Request:
Although the data below holds other lines too, output only those from the line with "(413, 162) = (357, 162): none" up to and including the line with "(470, 224) = (414, 101): yellow", exactly as they appear.

Dataset:

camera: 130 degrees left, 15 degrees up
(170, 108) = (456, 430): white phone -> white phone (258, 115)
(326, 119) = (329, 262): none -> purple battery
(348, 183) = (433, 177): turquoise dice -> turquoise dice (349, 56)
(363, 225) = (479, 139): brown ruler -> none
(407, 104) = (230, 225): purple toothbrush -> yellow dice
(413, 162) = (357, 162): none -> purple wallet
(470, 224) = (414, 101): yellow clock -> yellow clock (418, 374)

--

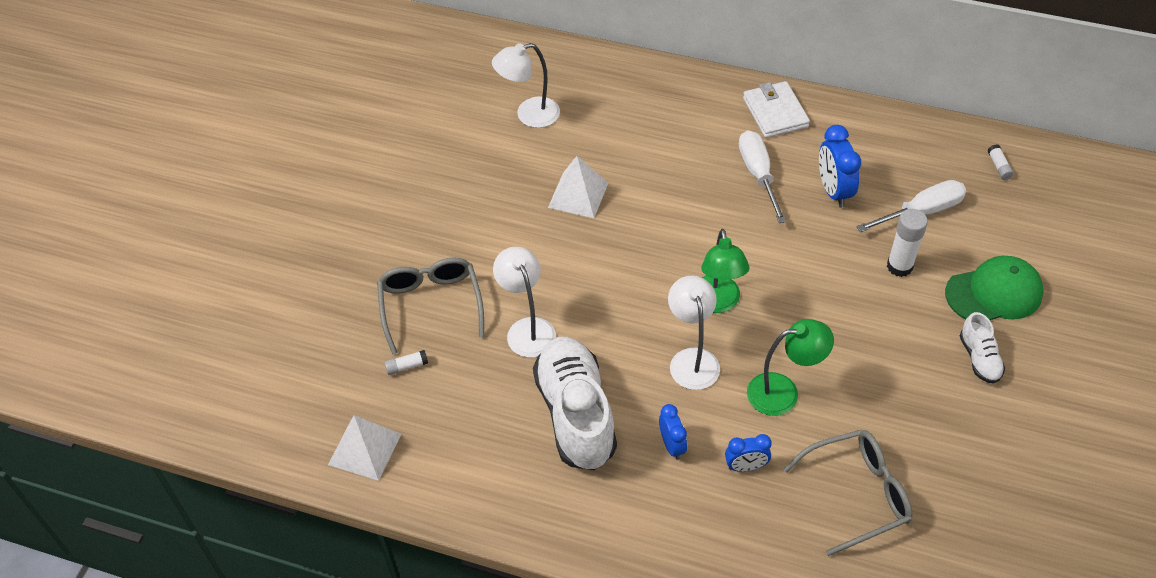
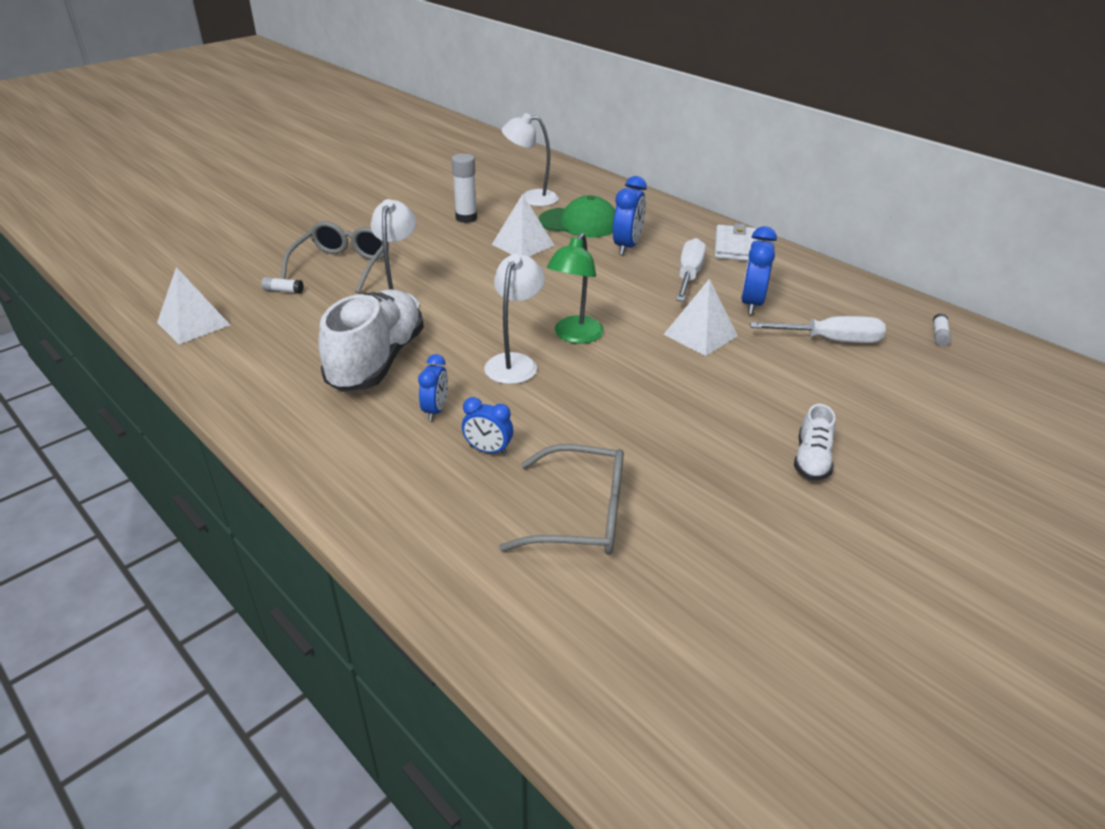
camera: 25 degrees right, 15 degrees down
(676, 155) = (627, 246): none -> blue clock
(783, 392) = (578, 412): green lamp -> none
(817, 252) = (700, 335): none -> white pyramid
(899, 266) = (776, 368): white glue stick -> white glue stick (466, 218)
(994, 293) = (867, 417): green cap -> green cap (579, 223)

* * *

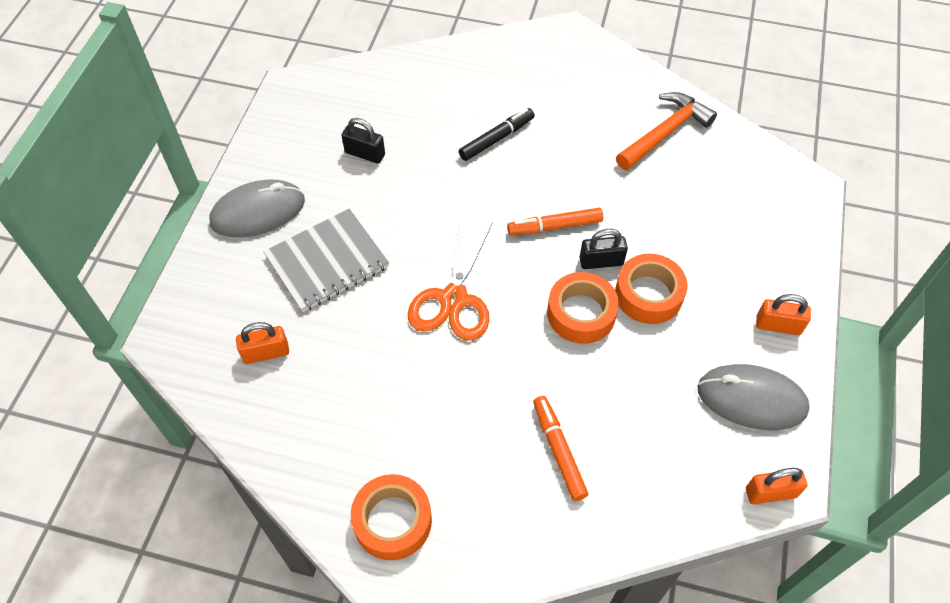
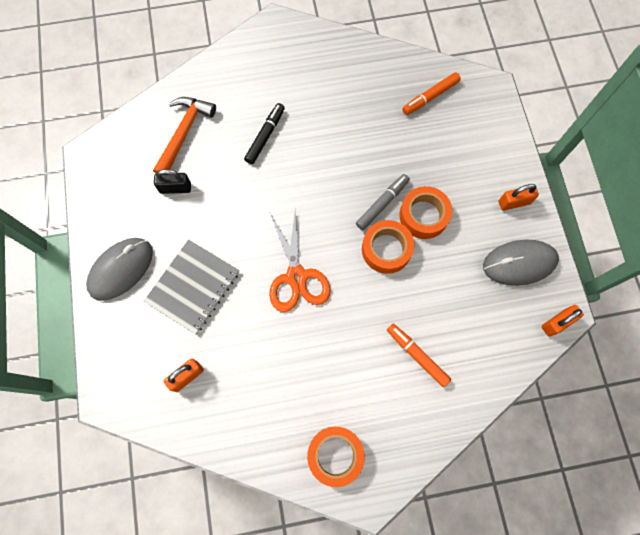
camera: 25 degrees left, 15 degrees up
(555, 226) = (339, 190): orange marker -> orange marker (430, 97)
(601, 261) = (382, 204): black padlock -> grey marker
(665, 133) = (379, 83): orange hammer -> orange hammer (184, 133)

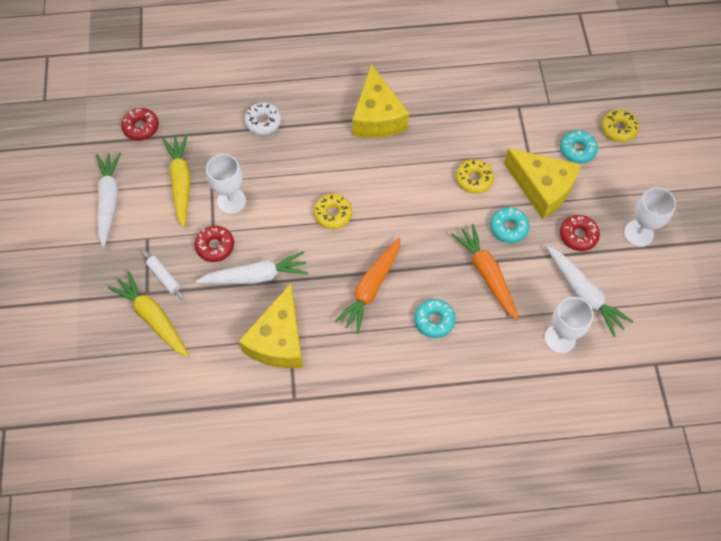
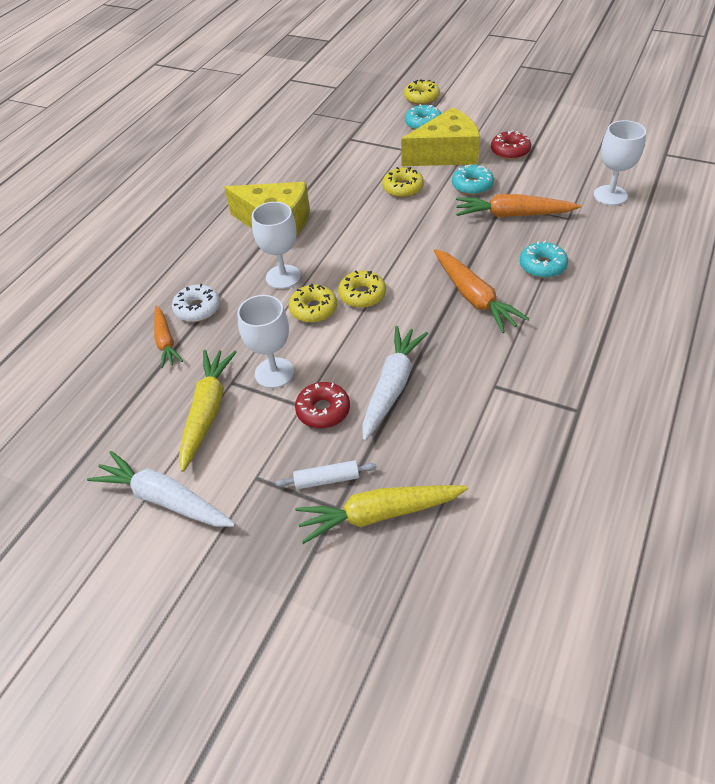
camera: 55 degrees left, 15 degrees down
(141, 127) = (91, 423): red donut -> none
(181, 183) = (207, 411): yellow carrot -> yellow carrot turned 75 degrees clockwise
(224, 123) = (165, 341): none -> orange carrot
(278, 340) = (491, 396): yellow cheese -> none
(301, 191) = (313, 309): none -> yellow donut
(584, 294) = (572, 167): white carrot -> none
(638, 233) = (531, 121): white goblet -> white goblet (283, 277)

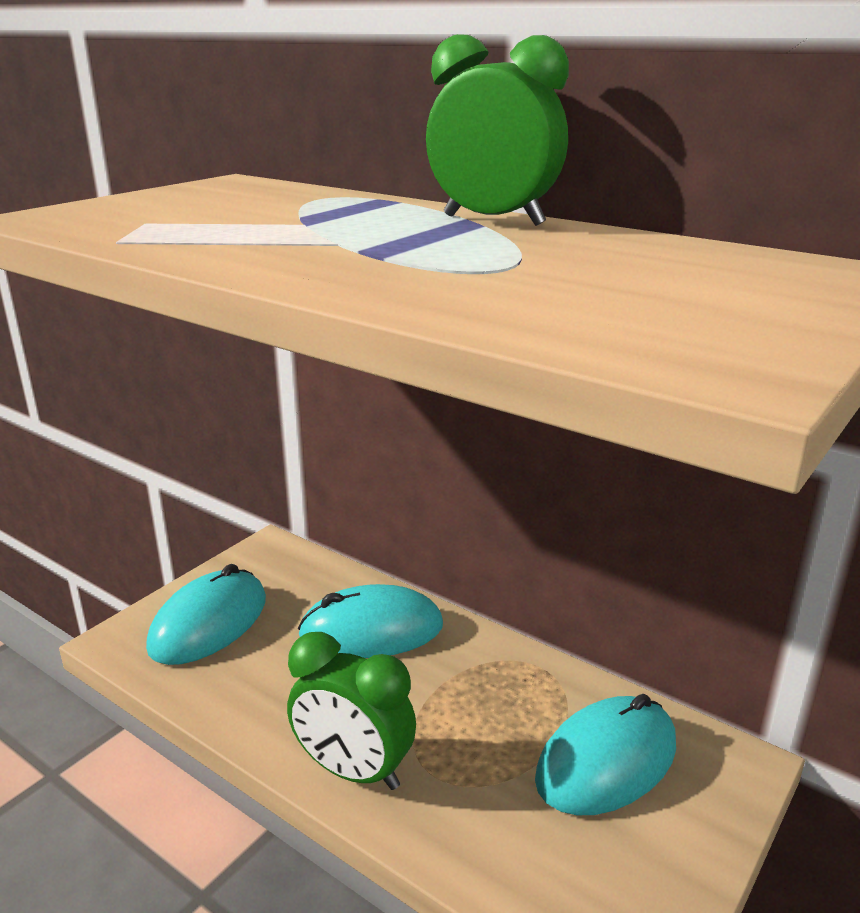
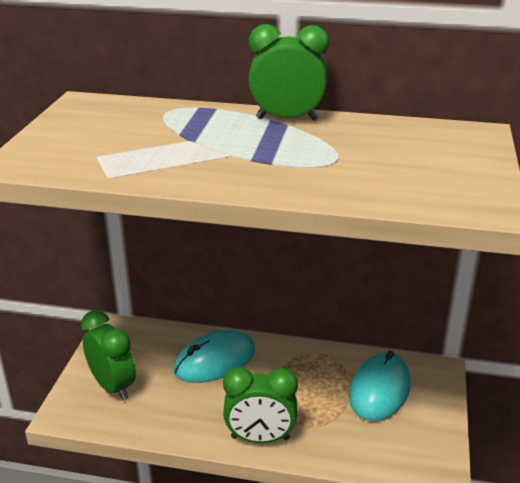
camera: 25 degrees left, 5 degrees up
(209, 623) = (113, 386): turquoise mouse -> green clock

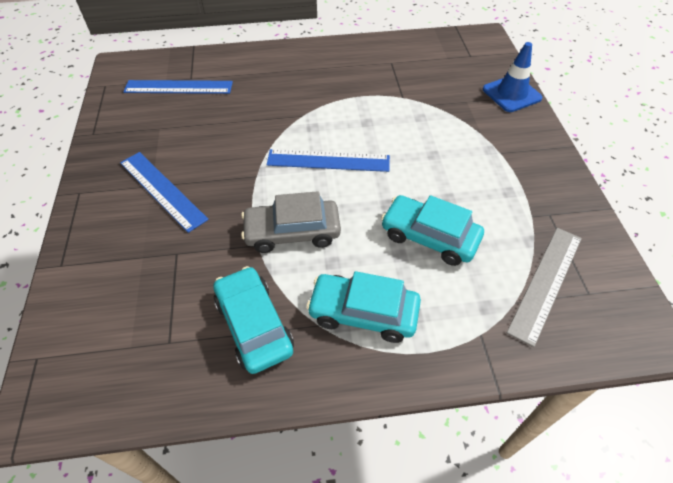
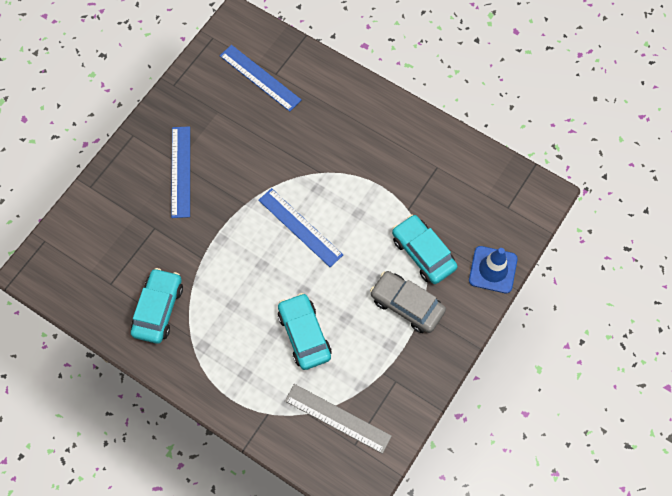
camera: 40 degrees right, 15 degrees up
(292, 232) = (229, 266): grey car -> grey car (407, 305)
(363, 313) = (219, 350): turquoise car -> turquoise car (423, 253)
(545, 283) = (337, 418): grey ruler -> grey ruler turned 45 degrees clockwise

Solution for this problem:
(413, 162) = (357, 162): none -> purple wallet
(470, 224) = (414, 101): yellow clock -> yellow clock (418, 374)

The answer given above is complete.